[Collected data entries]
- Opening Delimiter -

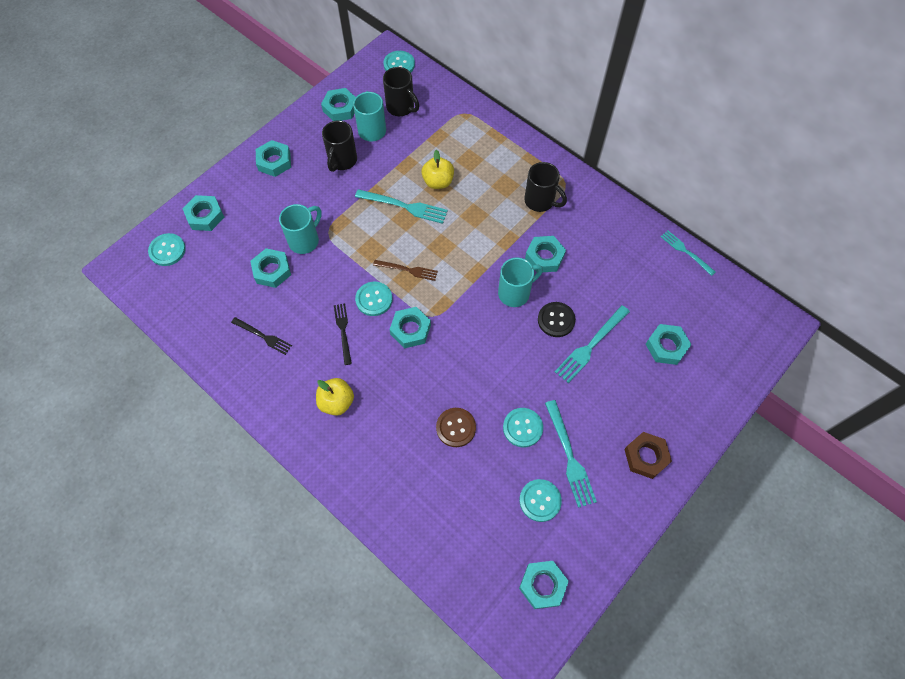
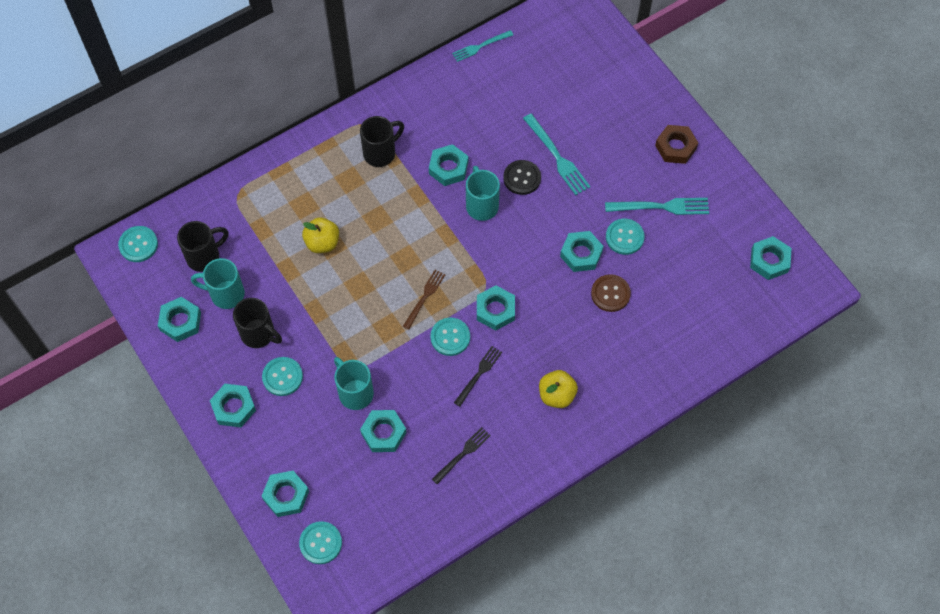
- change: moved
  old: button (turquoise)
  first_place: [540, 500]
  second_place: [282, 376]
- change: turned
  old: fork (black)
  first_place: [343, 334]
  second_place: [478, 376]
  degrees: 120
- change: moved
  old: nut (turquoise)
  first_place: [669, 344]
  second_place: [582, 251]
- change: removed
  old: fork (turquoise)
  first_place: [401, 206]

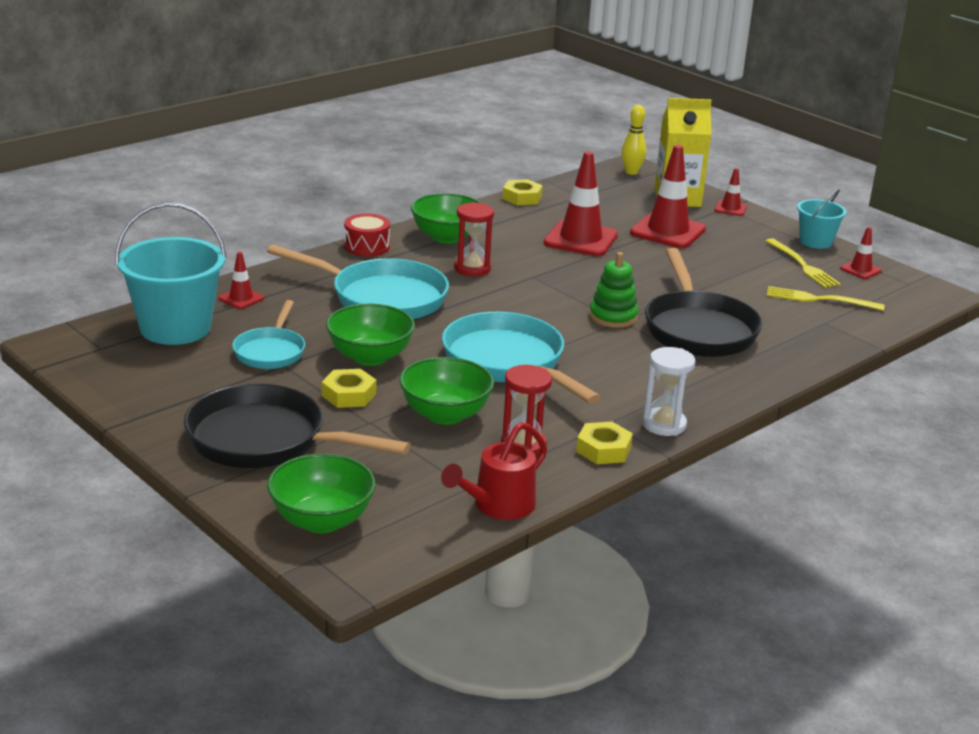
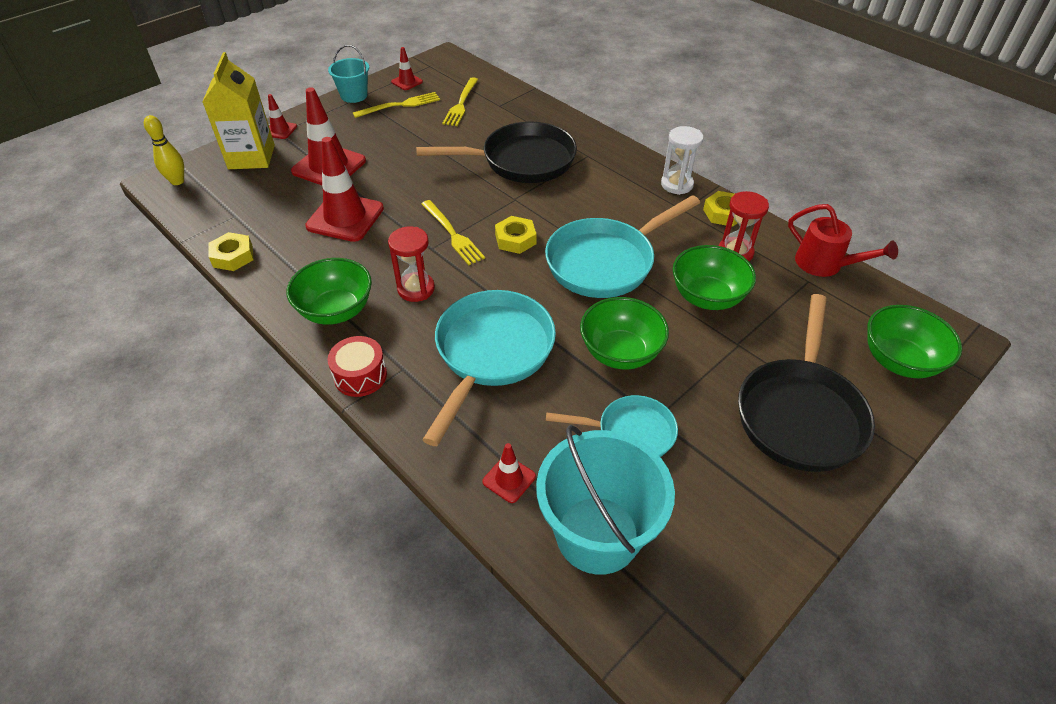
- change: added
  new: fork (yellow)
  second_place: [453, 232]
- change: moved
  old: nut (yellow)
  first_place: [349, 388]
  second_place: [516, 235]
- change: removed
  old: stacking toy (green)
  first_place: [613, 290]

- Closing Delimiter -

EXERCISE BRIEF
An exact copy of the lines above, from the one containing "second_place: [282, 376]" down to the one containing "old: fork (turquoise)" and including both, is the whole answer; retype it and nothing else.

WRITTEN RESPONSE
  second_place: [282, 376]
- change: turned
  old: fork (black)
  first_place: [343, 334]
  second_place: [478, 376]
  degrees: 120
- change: moved
  old: nut (turquoise)
  first_place: [669, 344]
  second_place: [582, 251]
- change: removed
  old: fork (turquoise)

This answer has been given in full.